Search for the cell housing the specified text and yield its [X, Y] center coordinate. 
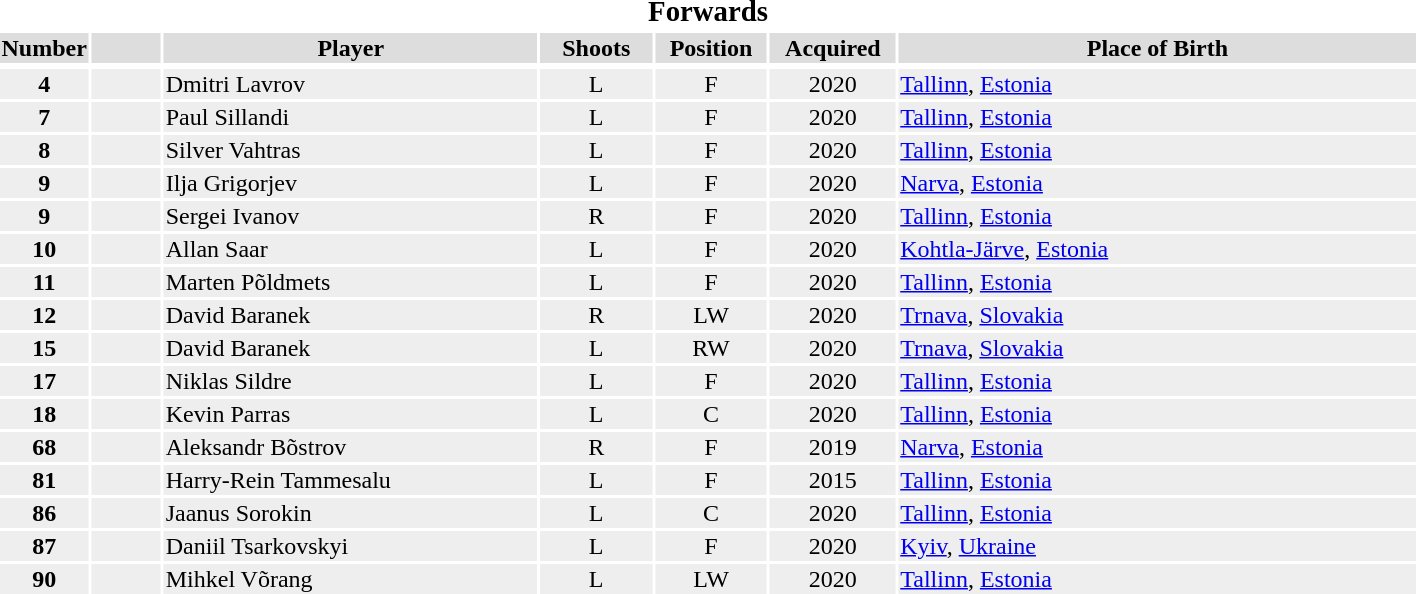
Number [44, 48]
15 [44, 348]
Allan Saar [350, 249]
Daniil Tsarkovskyi [350, 546]
Mihkel Võrang [350, 579]
10 [44, 249]
90 [44, 579]
RW [711, 348]
Aleksandr Bõstrov [350, 447]
8 [44, 150]
Marten Põldmets [350, 282]
7 [44, 117]
2019 [833, 447]
Kevin Parras [350, 414]
Jaanus Sorokin [350, 513]
12 [44, 315]
Niklas Sildre [350, 381]
Dmitri Lavrov [350, 84]
Position [711, 48]
4 [44, 84]
Ilja Grigorjev [350, 183]
Acquired [833, 48]
68 [44, 447]
Sergei Ivanov [350, 216]
86 [44, 513]
18 [44, 414]
87 [44, 546]
Shoots [596, 48]
Kyiv, Ukraine [1158, 546]
Silver Vahtras [350, 150]
2015 [833, 480]
81 [44, 480]
Player [350, 48]
17 [44, 381]
Kohtla-Järve, Estonia [1158, 249]
Place of Birth [1158, 48]
Paul Sillandi [350, 117]
Harry-Rein Tammesalu [350, 480]
11 [44, 282]
Find where the given text appears and provide that cell's center as (X, Y) coordinate. 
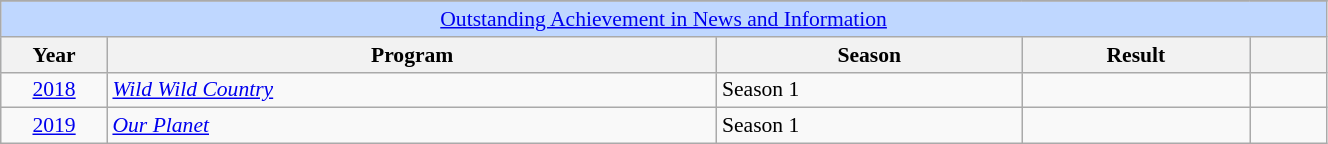
Program (412, 55)
2018 (54, 90)
2019 (54, 126)
Result (1136, 55)
Outstanding Achievement in News and Information (664, 19)
Season (870, 55)
Our Planet (412, 126)
Wild Wild Country (412, 90)
Year (54, 55)
Return the (x, y) coordinate for the center point of the cell that contains the specified text.  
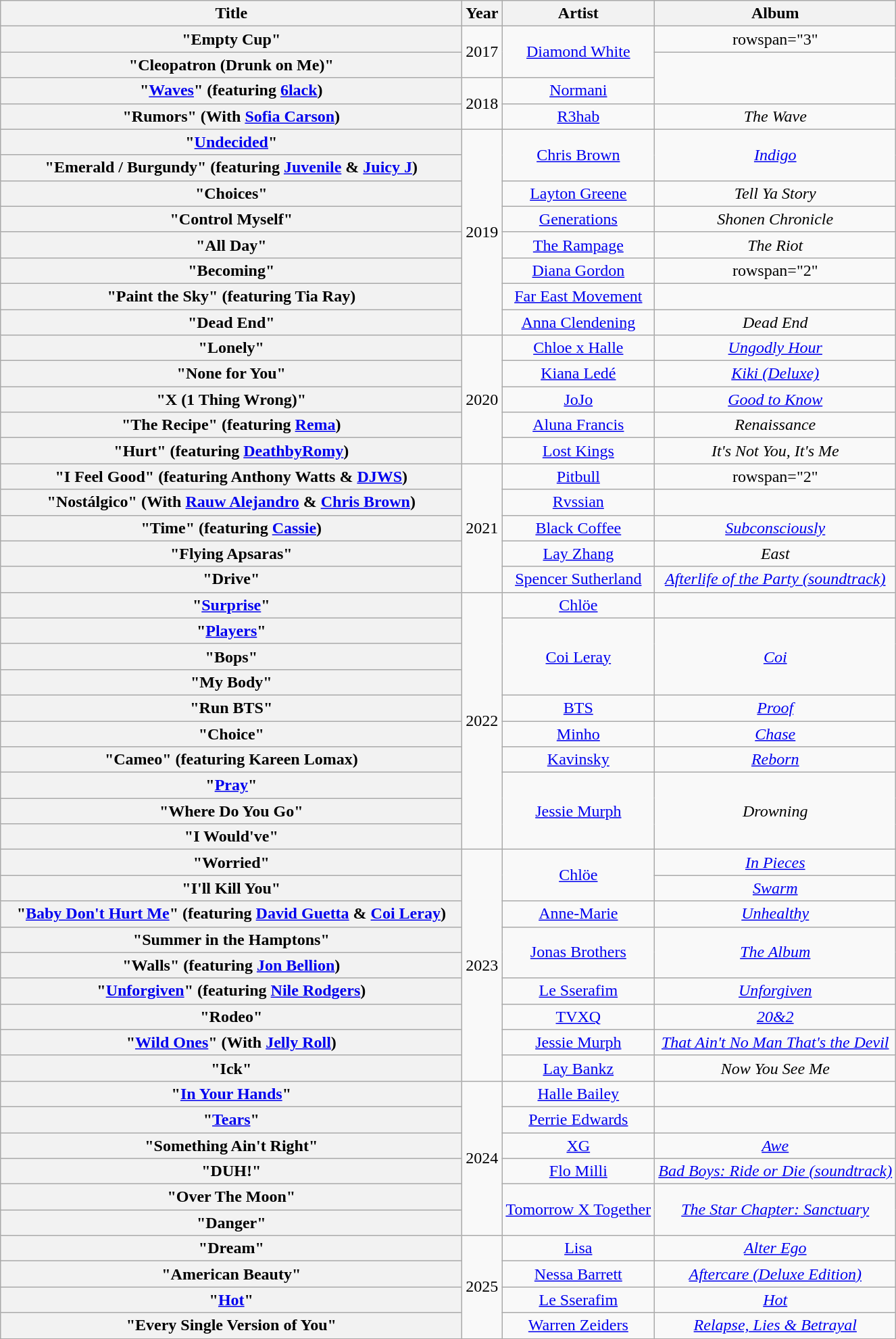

* [Exercise brief] Copy out every one of the records above word for word, leaving out the pictures.

* [The response]
Search for the cell housing the specified text and yield its [X, Y] center coordinate. 
Number [44, 48]
15 [44, 348]
Allan Saar [350, 249]
Daniil Tsarkovskyi [350, 546]
Mihkel Võrang [350, 579]
10 [44, 249]
90 [44, 579]
RW [711, 348]
Aleksandr Bõstrov [350, 447]
8 [44, 150]
Marten Põldmets [350, 282]
7 [44, 117]
2019 [833, 447]
Kevin Parras [350, 414]
Jaanus Sorokin [350, 513]
12 [44, 315]
Niklas Sildre [350, 381]
Dmitri Lavrov [350, 84]
Position [711, 48]
4 [44, 84]
Ilja Grigorjev [350, 183]
Acquired [833, 48]
68 [44, 447]
Sergei Ivanov [350, 216]
86 [44, 513]
18 [44, 414]
87 [44, 546]
Shoots [596, 48]
Kyiv, Ukraine [1158, 546]
Silver Vahtras [350, 150]
2015 [833, 480]
81 [44, 480]
Player [350, 48]
17 [44, 381]
Kohtla-Järve, Estonia [1158, 249]
Place of Birth [1158, 48]
Paul Sillandi [350, 117]
Harry-Rein Tammesalu [350, 480]
11 [44, 282]
Find where the given text appears and provide that cell's center as (X, Y) coordinate. 
Program (412, 55)
2018 (54, 90)
2019 (54, 126)
Result (1136, 55)
Outstanding Achievement in News and Information (664, 19)
Season (870, 55)
Our Planet (412, 126)
Wild Wild Country (412, 90)
Year (54, 55)
Return the (x, y) coordinate for the center point of the cell that contains the specified text.  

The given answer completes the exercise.